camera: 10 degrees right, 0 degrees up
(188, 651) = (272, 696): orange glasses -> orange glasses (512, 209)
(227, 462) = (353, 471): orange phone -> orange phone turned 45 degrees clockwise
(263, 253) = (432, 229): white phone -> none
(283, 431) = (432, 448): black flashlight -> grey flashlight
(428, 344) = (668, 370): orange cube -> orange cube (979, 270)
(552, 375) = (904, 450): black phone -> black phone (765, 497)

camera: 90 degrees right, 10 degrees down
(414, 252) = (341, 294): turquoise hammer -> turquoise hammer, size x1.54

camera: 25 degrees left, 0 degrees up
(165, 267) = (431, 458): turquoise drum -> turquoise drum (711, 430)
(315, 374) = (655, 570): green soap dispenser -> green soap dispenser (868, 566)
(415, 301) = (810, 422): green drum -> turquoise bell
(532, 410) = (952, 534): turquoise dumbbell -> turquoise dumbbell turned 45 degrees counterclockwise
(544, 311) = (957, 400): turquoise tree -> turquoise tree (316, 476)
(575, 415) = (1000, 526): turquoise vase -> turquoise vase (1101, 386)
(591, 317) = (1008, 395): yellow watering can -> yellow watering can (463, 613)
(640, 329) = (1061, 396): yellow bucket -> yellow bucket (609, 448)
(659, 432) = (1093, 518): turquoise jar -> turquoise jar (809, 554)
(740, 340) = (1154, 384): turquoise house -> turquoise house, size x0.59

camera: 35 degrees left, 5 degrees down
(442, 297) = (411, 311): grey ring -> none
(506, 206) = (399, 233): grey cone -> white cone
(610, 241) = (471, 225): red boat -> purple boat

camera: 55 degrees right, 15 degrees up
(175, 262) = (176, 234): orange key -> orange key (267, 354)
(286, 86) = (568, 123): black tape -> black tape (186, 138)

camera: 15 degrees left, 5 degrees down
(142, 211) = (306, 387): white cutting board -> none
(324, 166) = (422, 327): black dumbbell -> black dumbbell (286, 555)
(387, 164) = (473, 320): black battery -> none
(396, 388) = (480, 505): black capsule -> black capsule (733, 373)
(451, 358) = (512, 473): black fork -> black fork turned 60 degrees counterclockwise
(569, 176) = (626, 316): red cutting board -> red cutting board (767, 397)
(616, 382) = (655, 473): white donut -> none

★ ★ ★

• [Work task]: Set out the records again, exactly as they appear above.

• [Output for this task]:
camera: 10 degrees right, 0 degrees up
(188, 651) = (272, 696): orange glasses -> orange glasses (512, 209)
(227, 462) = (353, 471): orange phone -> orange phone turned 45 degrees clockwise
(263, 253) = (432, 229): white phone -> none
(283, 431) = (432, 448): black flashlight -> grey flashlight
(428, 344) = (668, 370): orange cube -> orange cube (979, 270)
(552, 375) = (904, 450): black phone -> black phone (765, 497)

camera: 90 degrees right, 10 degrees down
(414, 252) = (341, 294): turquoise hammer -> turquoise hammer, size x1.54

camera: 25 degrees left, 0 degrees up
(165, 267) = (431, 458): turquoise drum -> turquoise drum (711, 430)
(315, 374) = (655, 570): green soap dispenser -> green soap dispenser (868, 566)
(415, 301) = (810, 422): green drum -> turquoise bell
(532, 410) = (952, 534): turquoise dumbbell -> turquoise dumbbell turned 45 degrees counterclockwise
(544, 311) = (957, 400): turquoise tree -> turquoise tree (316, 476)
(575, 415) = (1000, 526): turquoise vase -> turquoise vase (1101, 386)
(591, 317) = (1008, 395): yellow watering can -> yellow watering can (463, 613)
(640, 329) = (1061, 396): yellow bucket -> yellow bucket (609, 448)
(659, 432) = (1093, 518): turquoise jar -> turquoise jar (809, 554)
(740, 340) = (1154, 384): turquoise house -> turquoise house, size x0.59

camera: 35 degrees left, 5 degrees down
(442, 297) = (411, 311): grey ring -> none
(506, 206) = (399, 233): grey cone -> white cone
(610, 241) = (471, 225): red boat -> purple boat

camera: 55 degrees right, 15 degrees up
(175, 262) = (176, 234): orange key -> orange key (267, 354)
(286, 86) = (568, 123): black tape -> black tape (186, 138)

camera: 15 degrees left, 5 degrees down
(142, 211) = (306, 387): white cutting board -> none
(324, 166) = (422, 327): black dumbbell -> black dumbbell (286, 555)
(387, 164) = (473, 320): black battery -> none
(396, 388) = (480, 505): black capsule -> black capsule (733, 373)
(451, 358) = (512, 473): black fork -> black fork turned 60 degrees counterclockwise
(569, 176) = (626, 316): red cutting board -> red cutting board (767, 397)
(616, 382) = (655, 473): white donut -> none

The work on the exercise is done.